▸ TASK DESCRIPTION
Set down all of the entries below exactly, and omit the pictures.
== == ==
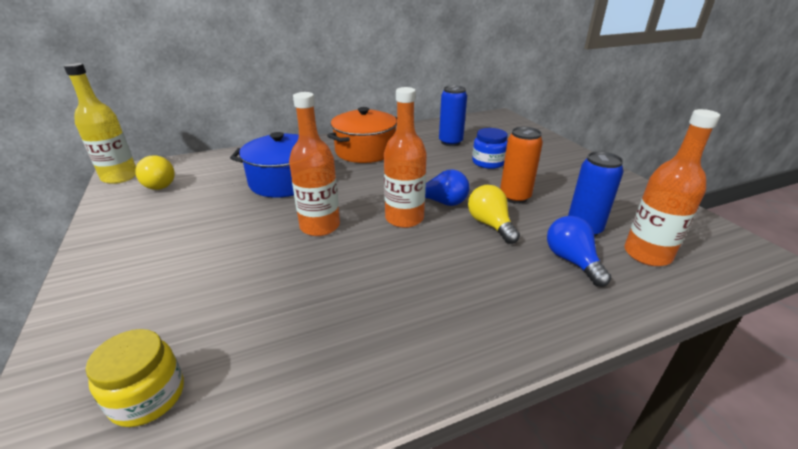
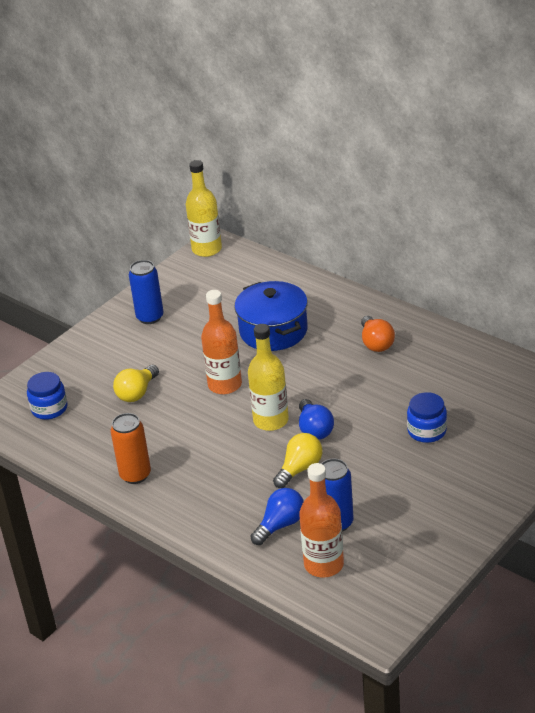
camera: 65 degrees right, 5 degrees up
yellow jar [86,329,184,427] -> blue jar [27,372,68,420]
yellow light bulb [135,155,175,190] -> yellow light bulb moved to [113,365,159,402]
orange pot [327,107,397,163] -> orange light bulb [361,316,395,352]
orange bottle [384,87,427,228] -> yellow bottle [248,324,289,431]
blue can [439,85,467,146] -> blue can moved to [129,260,164,324]
orange can [500,127,543,204] -> orange can moved to [110,413,151,484]

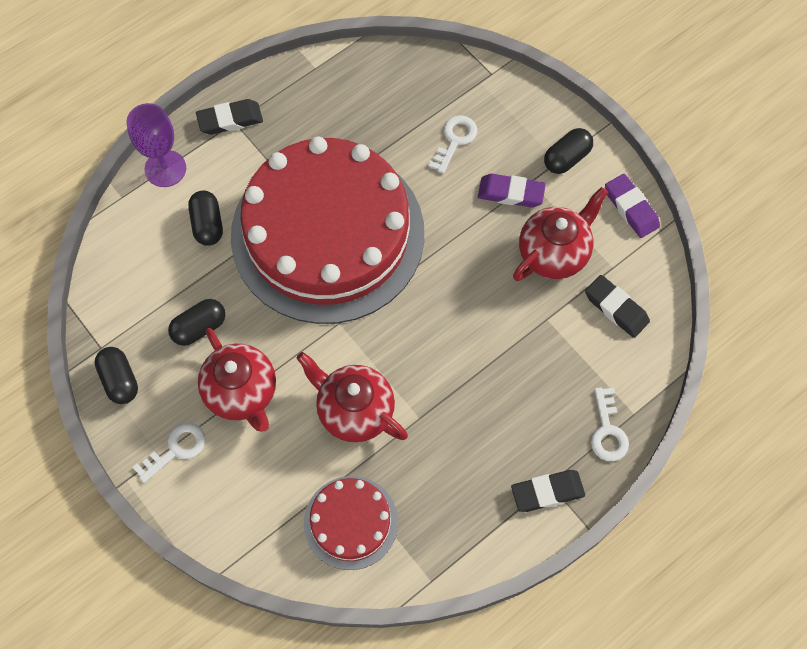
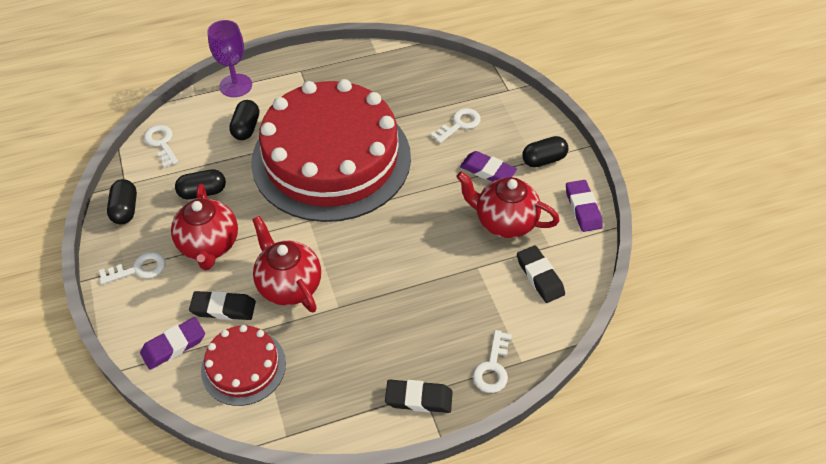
camera: 20 degrees right, 15 degrees down
black eraser [196,99,263,135] -> black eraser moved to [189,291,256,320]
red teapot [513,187,608,281] -> red teapot turned 135 degrees counterclockwise [456,171,560,238]
none -> purple eraser [140,317,205,370]
none -> white key [144,125,178,168]

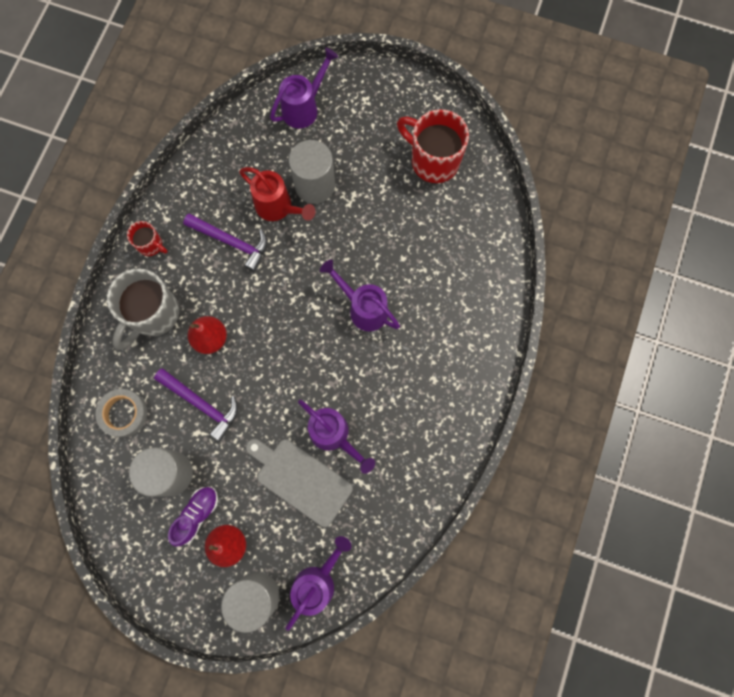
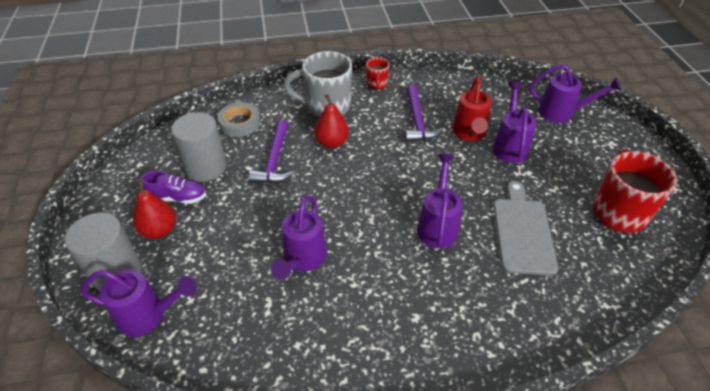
camera: 60 degrees right, 30 degrees down
grey cutting board [246,439,353,527] -> grey cutting board moved to [493,181,559,275]
grey cylinder [289,140,335,204] -> purple watering can [492,82,536,163]

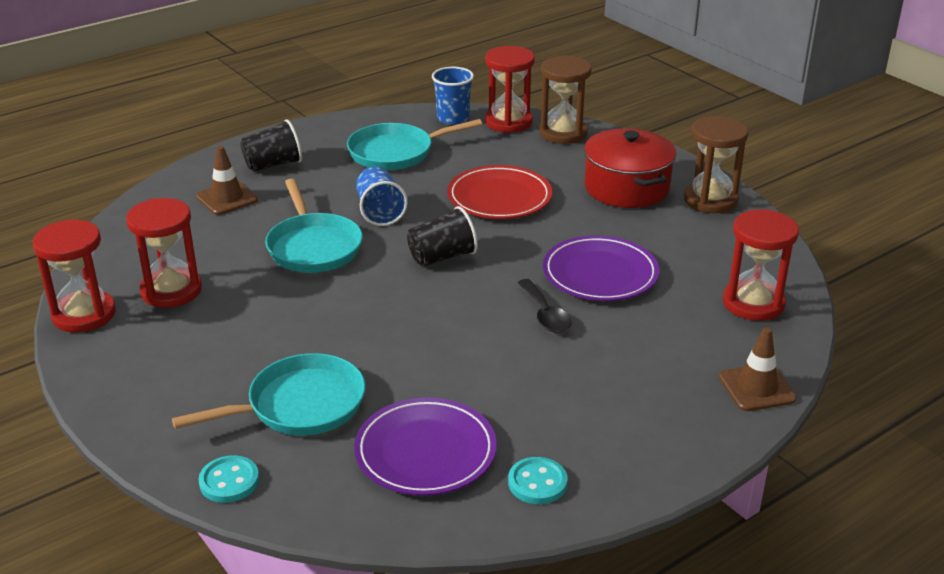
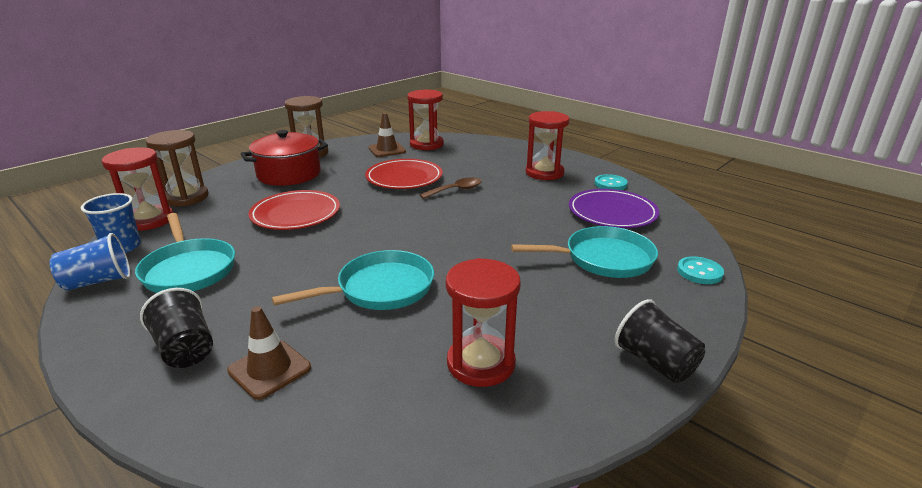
camera: 100 degrees left, 5 degrees down
red hourglass [33,219,116,332] -> red hourglass moved to [526,111,570,180]
turquoise pan [172,353,366,435] -> turquoise pan turned 120 degrees clockwise [511,226,658,278]
blue cup [356,167,408,226] -> blue cup moved to [50,233,130,291]
black cup [407,206,478,267] -> black cup moved to [614,299,705,383]
black spoon [517,279,572,333] -> brown spoon [420,177,481,199]
purple plate [543,235,659,301] -> red plate [365,159,443,189]
brown traffic cone [719,327,797,411] -> brown traffic cone moved to [368,113,406,157]

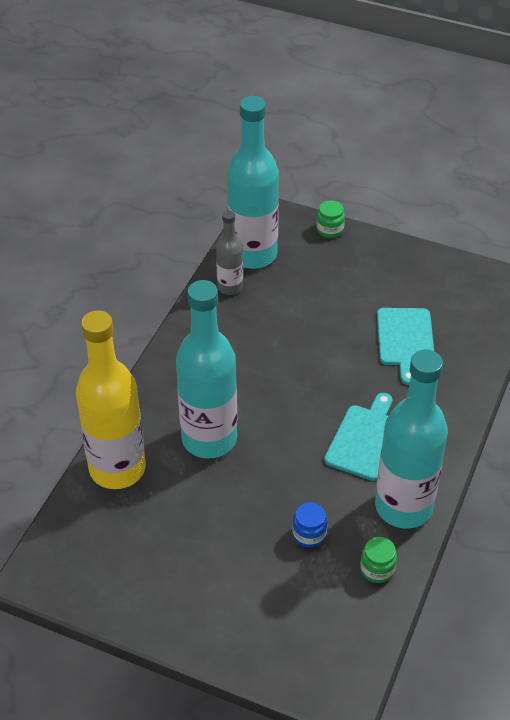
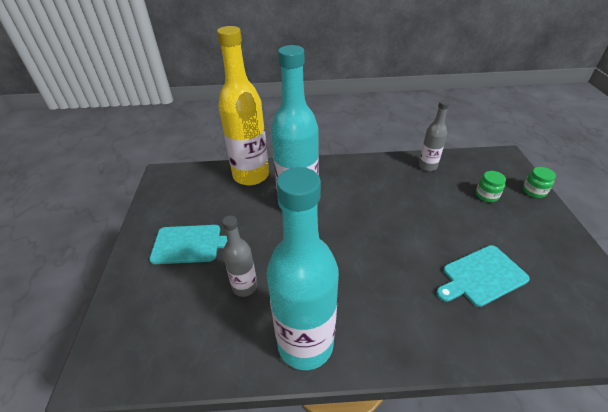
camera: 65 degrees right, 5 degrees down
turquoise bottle [227,96,279,269] -> none
blue jar [292,502,328,548] -> grey bottle [222,216,257,297]
turquoise cutting board [324,393,393,481] -> turquoise cutting board moved to [149,225,227,264]
green jar [360,537,397,583] -> green jar moved to [476,171,506,202]

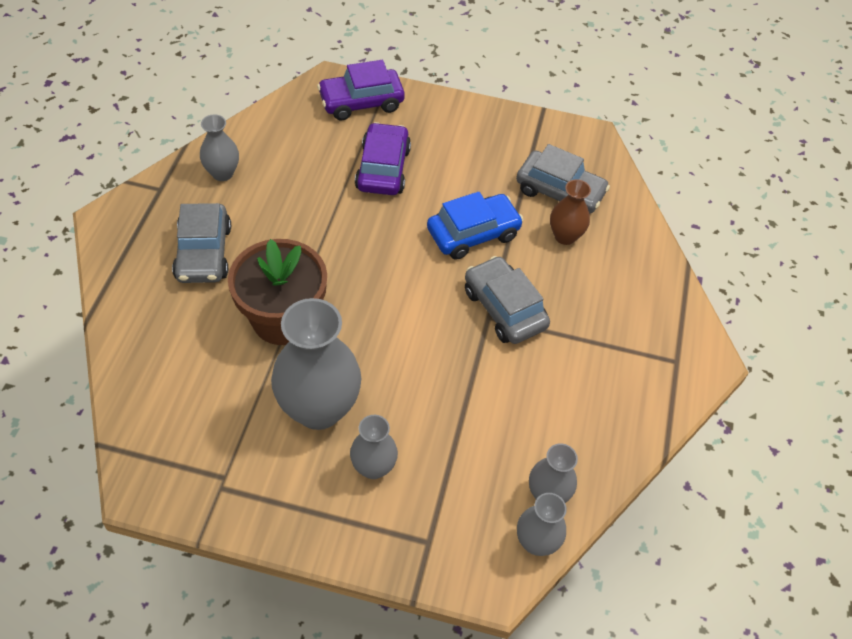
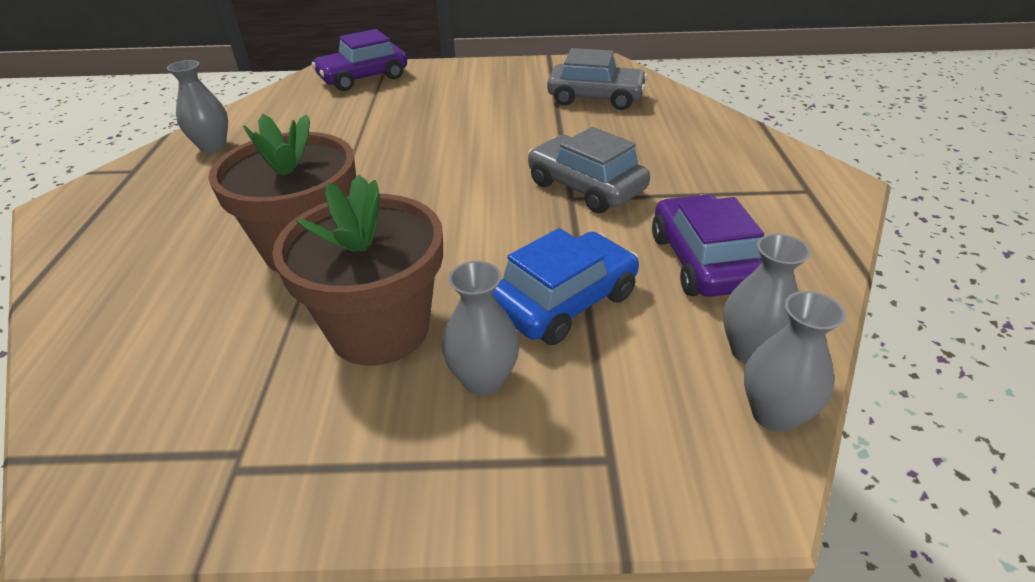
camera: 10 degrees left, 15 degrees down
grey car [172,203,231,283] -> none
grey vase [271,298,361,430] -> brown flower pot [272,175,443,366]
purple car [355,122,411,195] -> purple car moved to [652,194,764,297]
blue car [427,192,523,260] -> blue car moved to [493,228,639,345]
brown vase [550,179,591,245] -> none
== == ==
▸ THE ANSWER
camera: 65 degrees right, 5 degrees up
yellow jar [86,329,184,427] -> blue jar [27,372,68,420]
yellow light bulb [135,155,175,190] -> yellow light bulb moved to [113,365,159,402]
orange pot [327,107,397,163] -> orange light bulb [361,316,395,352]
orange bottle [384,87,427,228] -> yellow bottle [248,324,289,431]
blue can [439,85,467,146] -> blue can moved to [129,260,164,324]
orange can [500,127,543,204] -> orange can moved to [110,413,151,484]

camera: 20 degrees right, 15 degrees down
black eraser [196,99,263,135] -> black eraser moved to [189,291,256,320]
red teapot [513,187,608,281] -> red teapot turned 135 degrees counterclockwise [456,171,560,238]
none -> purple eraser [140,317,205,370]
none -> white key [144,125,178,168]

camera: 60 degrees right, 30 degrees down
grey cutting board [246,439,353,527] -> grey cutting board moved to [493,181,559,275]
grey cylinder [289,140,335,204] -> purple watering can [492,82,536,163]

camera: 100 degrees left, 5 degrees down
red hourglass [33,219,116,332] -> red hourglass moved to [526,111,570,180]
turquoise pan [172,353,366,435] -> turquoise pan turned 120 degrees clockwise [511,226,658,278]
blue cup [356,167,408,226] -> blue cup moved to [50,233,130,291]
black cup [407,206,478,267] -> black cup moved to [614,299,705,383]
black spoon [517,279,572,333] -> brown spoon [420,177,481,199]
purple plate [543,235,659,301] -> red plate [365,159,443,189]
brown traffic cone [719,327,797,411] -> brown traffic cone moved to [368,113,406,157]

camera: 65 degrees right, 5 degrees down
turquoise bottle [227,96,279,269] -> none
blue jar [292,502,328,548] -> grey bottle [222,216,257,297]
turquoise cutting board [324,393,393,481] -> turquoise cutting board moved to [149,225,227,264]
green jar [360,537,397,583] -> green jar moved to [476,171,506,202]

camera: 10 degrees left, 15 degrees down
grey car [172,203,231,283] -> none
grey vase [271,298,361,430] -> brown flower pot [272,175,443,366]
purple car [355,122,411,195] -> purple car moved to [652,194,764,297]
blue car [427,192,523,260] -> blue car moved to [493,228,639,345]
brown vase [550,179,591,245] -> none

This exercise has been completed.